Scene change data
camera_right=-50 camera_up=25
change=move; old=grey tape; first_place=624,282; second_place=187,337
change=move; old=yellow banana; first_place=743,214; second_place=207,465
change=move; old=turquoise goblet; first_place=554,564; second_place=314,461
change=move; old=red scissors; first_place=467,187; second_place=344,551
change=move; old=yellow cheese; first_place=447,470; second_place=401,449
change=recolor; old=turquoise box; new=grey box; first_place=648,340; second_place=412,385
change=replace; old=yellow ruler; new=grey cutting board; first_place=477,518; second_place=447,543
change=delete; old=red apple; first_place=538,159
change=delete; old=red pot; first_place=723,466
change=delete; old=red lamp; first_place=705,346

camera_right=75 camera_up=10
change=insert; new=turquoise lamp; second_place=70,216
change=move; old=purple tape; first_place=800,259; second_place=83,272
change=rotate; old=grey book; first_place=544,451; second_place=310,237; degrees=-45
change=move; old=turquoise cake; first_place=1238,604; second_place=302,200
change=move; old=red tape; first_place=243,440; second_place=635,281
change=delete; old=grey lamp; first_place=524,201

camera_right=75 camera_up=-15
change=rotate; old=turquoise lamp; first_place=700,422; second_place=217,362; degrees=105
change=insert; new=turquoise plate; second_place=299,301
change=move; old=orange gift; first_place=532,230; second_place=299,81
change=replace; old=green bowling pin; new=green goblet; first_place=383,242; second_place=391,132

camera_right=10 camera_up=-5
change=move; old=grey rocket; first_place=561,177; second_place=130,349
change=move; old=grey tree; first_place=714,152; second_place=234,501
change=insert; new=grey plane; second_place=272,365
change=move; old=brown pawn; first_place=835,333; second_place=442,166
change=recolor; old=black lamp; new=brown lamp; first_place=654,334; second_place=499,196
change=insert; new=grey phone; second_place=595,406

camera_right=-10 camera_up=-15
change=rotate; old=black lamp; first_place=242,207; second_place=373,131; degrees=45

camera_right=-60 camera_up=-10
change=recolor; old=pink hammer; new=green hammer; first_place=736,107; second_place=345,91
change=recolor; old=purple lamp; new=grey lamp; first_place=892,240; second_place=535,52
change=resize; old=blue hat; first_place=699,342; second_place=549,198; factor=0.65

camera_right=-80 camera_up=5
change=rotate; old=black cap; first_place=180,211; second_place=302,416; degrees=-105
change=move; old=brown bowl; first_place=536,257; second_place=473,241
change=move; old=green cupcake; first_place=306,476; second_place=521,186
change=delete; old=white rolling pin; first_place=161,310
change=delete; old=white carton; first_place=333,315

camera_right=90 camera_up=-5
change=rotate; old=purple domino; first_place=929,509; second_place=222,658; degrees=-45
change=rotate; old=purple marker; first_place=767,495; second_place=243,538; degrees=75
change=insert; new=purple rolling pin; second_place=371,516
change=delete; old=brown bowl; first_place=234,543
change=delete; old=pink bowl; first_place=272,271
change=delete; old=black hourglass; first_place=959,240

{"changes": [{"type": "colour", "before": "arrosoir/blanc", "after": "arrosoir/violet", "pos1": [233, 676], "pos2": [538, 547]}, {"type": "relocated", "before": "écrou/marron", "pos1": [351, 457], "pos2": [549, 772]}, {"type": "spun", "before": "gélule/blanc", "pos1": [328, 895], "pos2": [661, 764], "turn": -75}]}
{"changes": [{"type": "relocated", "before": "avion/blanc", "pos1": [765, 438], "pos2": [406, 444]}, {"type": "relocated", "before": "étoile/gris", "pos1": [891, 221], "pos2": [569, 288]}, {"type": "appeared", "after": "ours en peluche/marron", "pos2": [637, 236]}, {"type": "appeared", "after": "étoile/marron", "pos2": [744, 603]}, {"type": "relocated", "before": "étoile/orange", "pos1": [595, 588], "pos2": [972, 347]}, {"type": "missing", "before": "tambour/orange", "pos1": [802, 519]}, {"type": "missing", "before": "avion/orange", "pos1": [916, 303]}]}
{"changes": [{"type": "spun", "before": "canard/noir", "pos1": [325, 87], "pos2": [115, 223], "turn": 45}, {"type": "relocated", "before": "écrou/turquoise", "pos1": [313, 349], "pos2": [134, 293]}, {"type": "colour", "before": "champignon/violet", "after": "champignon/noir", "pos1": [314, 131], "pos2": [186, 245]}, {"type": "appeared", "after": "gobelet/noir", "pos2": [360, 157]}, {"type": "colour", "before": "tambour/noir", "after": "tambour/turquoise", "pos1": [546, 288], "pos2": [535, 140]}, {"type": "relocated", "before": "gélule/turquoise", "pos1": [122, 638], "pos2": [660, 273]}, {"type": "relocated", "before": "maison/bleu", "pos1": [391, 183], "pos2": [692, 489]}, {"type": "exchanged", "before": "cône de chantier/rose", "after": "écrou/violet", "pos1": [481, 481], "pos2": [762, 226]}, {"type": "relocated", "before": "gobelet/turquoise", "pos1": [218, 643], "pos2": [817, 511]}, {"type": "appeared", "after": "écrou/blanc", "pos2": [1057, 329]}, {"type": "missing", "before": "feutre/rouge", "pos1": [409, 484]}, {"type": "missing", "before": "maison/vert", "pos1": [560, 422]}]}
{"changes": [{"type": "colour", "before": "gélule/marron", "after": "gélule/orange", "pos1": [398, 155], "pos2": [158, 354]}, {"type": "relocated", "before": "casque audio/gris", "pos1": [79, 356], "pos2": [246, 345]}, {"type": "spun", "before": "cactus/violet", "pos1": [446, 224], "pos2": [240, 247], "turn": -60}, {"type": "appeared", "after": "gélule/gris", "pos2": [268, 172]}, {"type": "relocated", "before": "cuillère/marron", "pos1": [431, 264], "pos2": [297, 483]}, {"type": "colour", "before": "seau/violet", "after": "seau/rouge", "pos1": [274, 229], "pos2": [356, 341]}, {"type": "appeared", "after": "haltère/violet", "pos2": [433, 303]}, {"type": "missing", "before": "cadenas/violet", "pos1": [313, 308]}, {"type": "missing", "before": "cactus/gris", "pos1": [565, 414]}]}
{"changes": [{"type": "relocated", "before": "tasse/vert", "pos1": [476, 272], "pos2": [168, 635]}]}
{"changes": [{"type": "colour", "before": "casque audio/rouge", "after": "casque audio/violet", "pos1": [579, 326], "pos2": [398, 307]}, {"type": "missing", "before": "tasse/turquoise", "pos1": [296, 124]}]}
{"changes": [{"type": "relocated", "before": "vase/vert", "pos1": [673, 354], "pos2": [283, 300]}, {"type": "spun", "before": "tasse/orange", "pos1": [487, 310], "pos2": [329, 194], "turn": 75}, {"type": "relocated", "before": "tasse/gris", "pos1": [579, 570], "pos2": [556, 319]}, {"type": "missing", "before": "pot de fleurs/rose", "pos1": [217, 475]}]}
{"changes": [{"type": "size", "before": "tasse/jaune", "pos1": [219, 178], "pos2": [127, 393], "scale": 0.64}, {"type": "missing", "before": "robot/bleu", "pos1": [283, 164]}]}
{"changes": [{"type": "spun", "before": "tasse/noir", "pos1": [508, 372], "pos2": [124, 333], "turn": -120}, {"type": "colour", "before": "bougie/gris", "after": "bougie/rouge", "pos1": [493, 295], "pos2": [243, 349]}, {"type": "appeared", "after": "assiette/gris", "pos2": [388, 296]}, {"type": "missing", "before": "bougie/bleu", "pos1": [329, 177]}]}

#### Aim of the exercise:
On how many lines above does the word "yellow" appear? Answer with that figure only.

#### Problem solution:
3